» What to produce
For each line of the data below, test for "BUZZER". Report only the number of lines that pass.

Structured diff data:

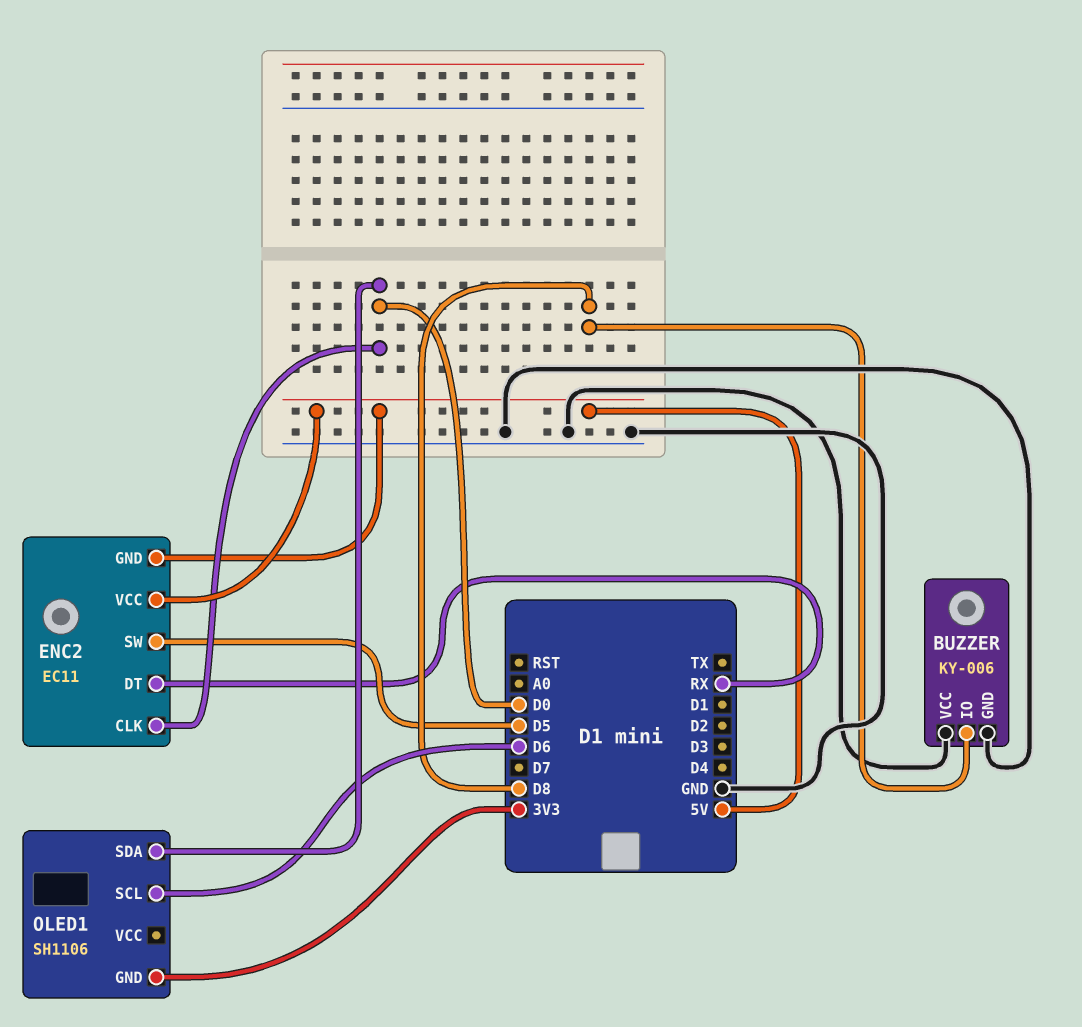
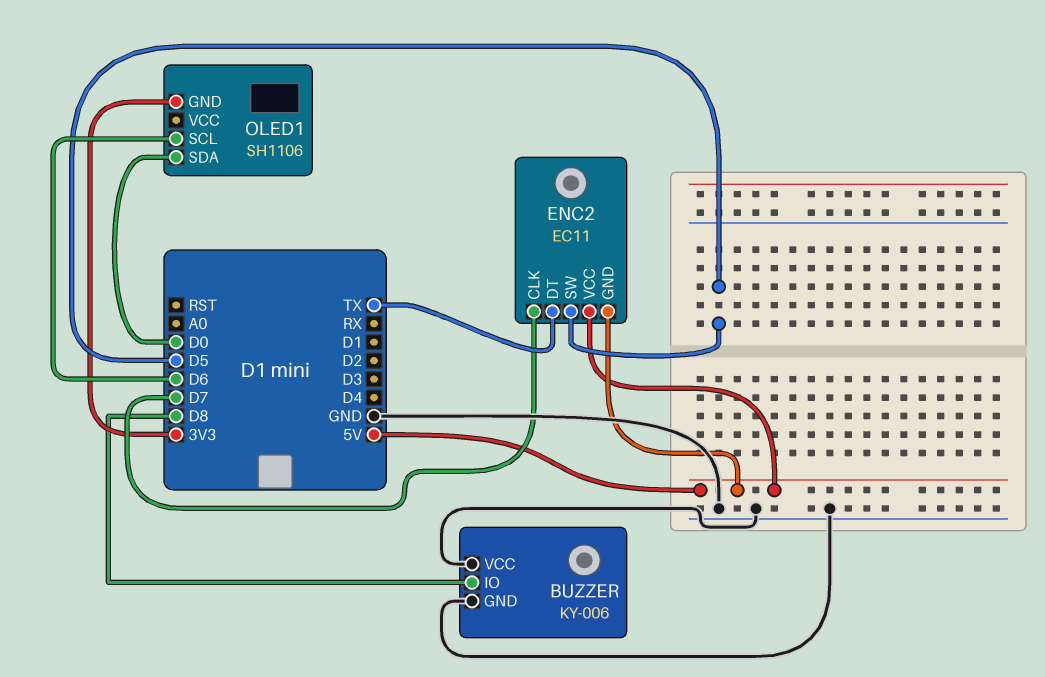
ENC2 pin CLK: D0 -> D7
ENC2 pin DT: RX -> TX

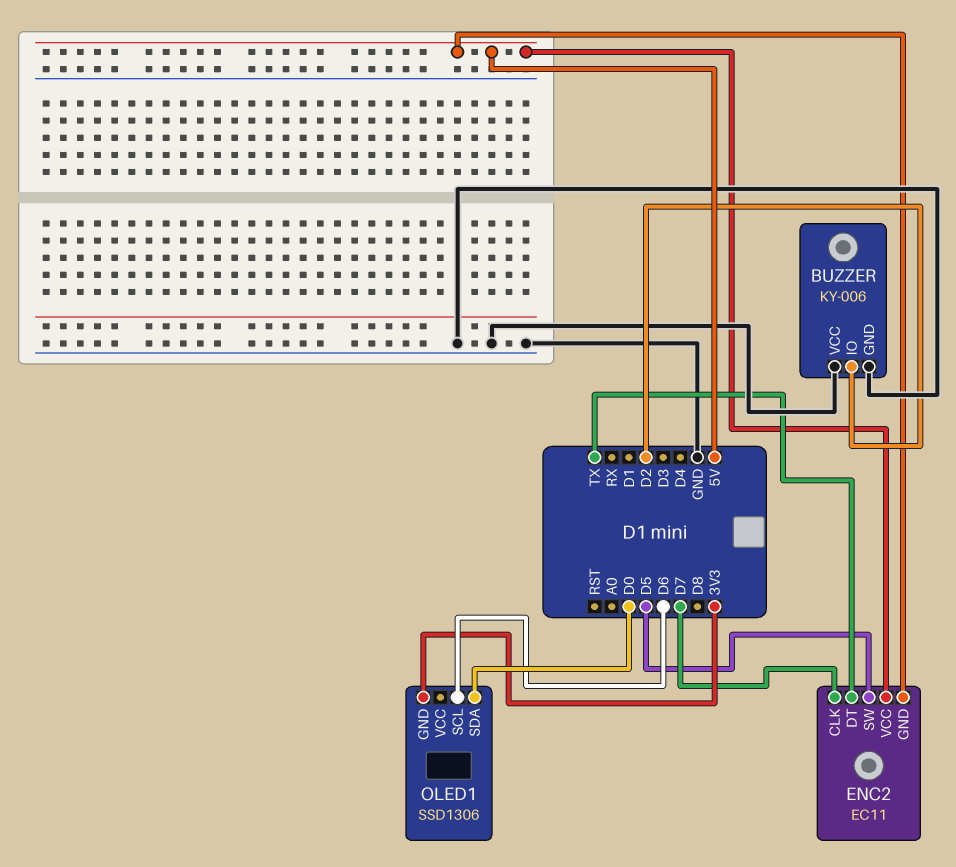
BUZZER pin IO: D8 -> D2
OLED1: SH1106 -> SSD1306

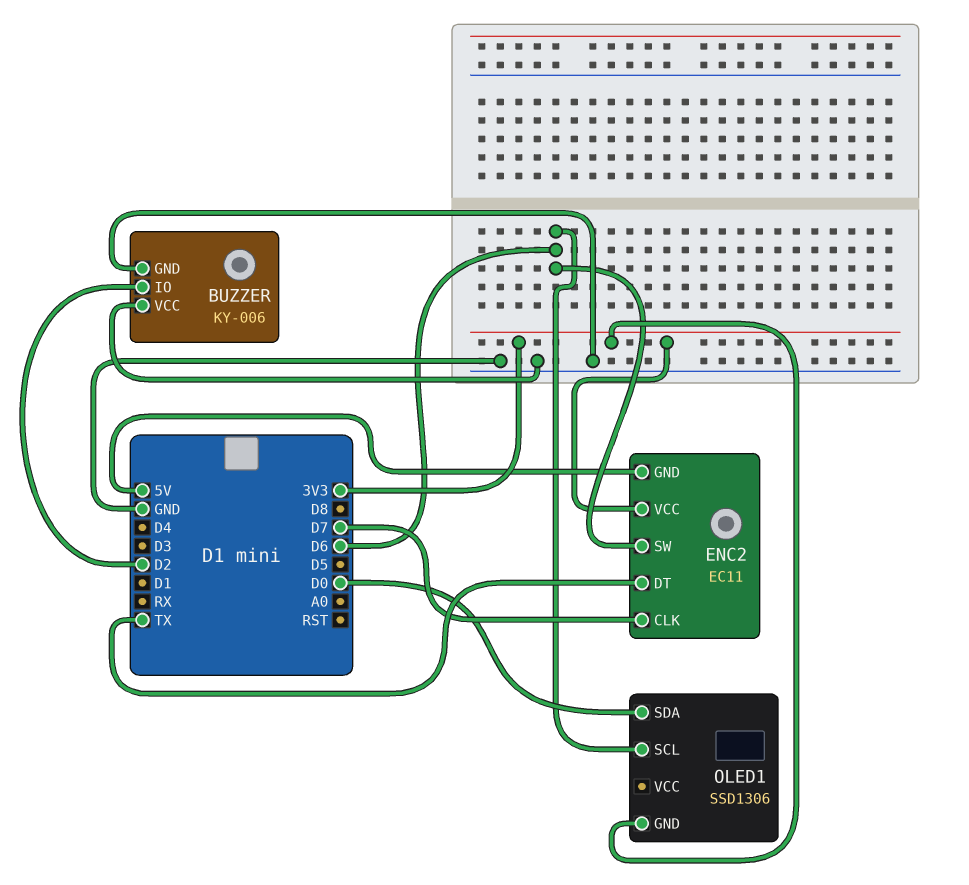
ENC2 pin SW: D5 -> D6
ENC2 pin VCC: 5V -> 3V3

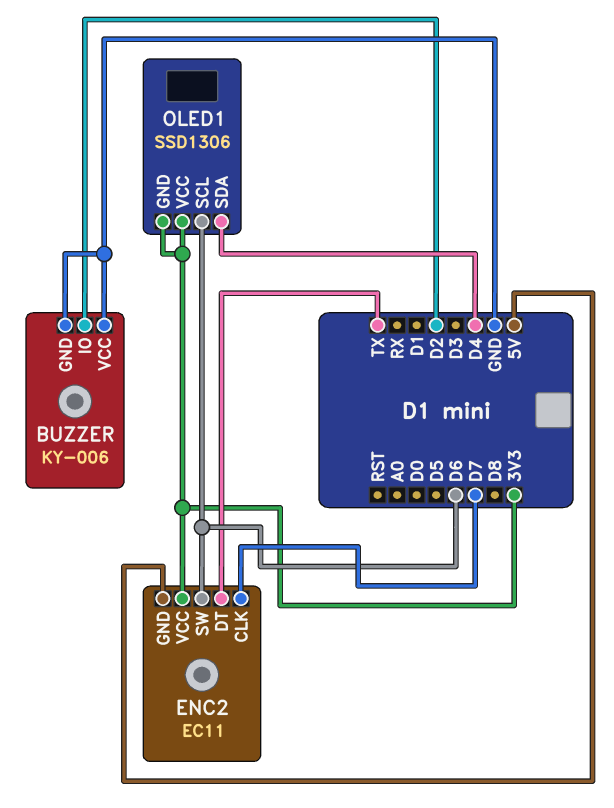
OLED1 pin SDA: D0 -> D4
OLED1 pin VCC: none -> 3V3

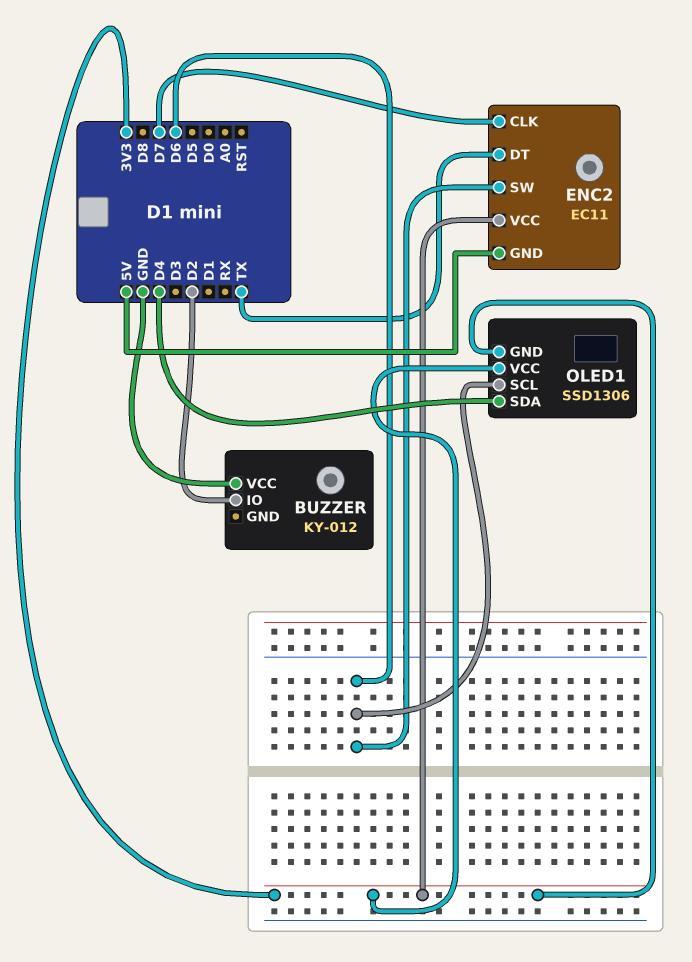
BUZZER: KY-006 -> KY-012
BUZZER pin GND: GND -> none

» Response for this exercise
3